┌──
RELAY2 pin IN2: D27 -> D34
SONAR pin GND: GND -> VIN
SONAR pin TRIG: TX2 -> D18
└──
┌──
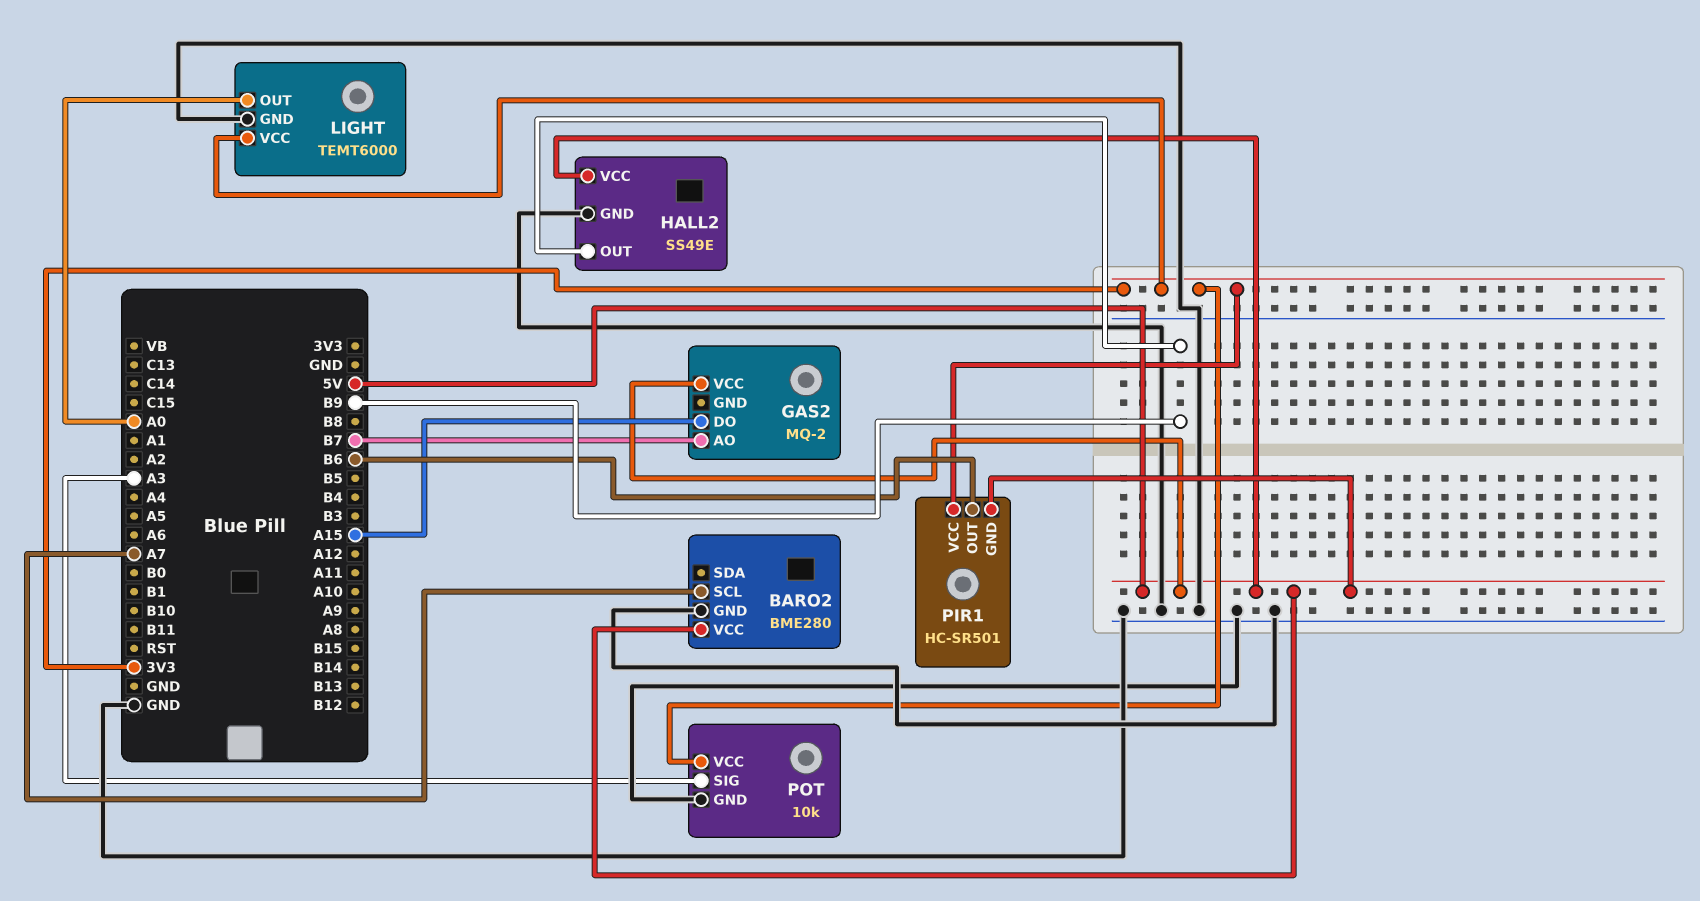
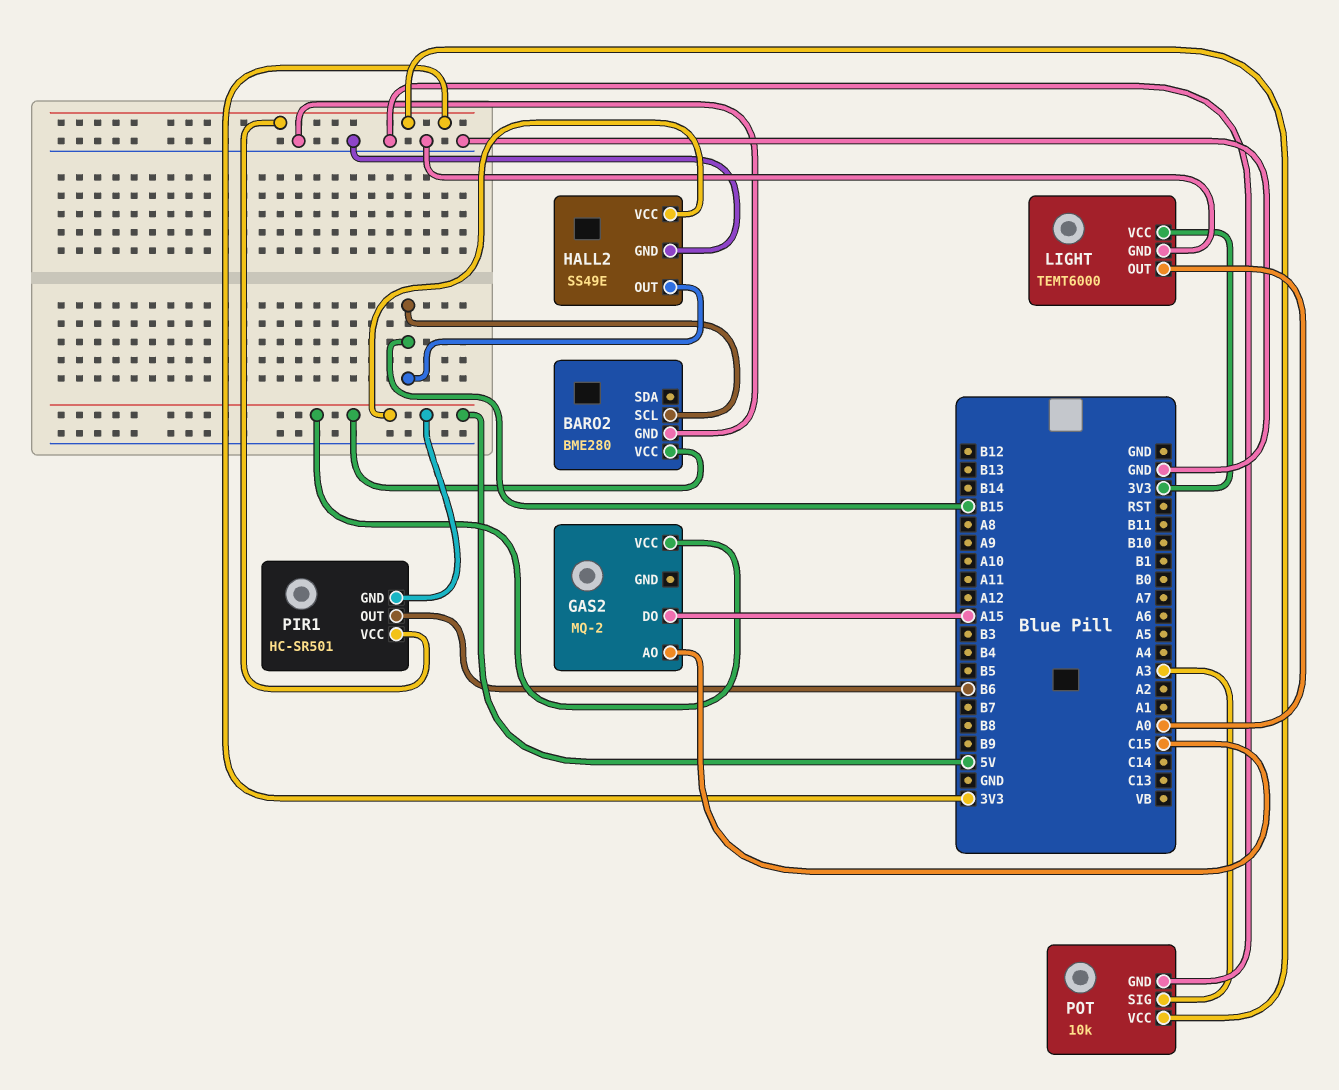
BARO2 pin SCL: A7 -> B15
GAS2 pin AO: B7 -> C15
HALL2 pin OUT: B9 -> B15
└──
__YOUR OBJECTIVE__
The answer should be a single number: the count of lines in the data that include the string "SONAR".

__SOLUTION TO THIS EXERCISE__
2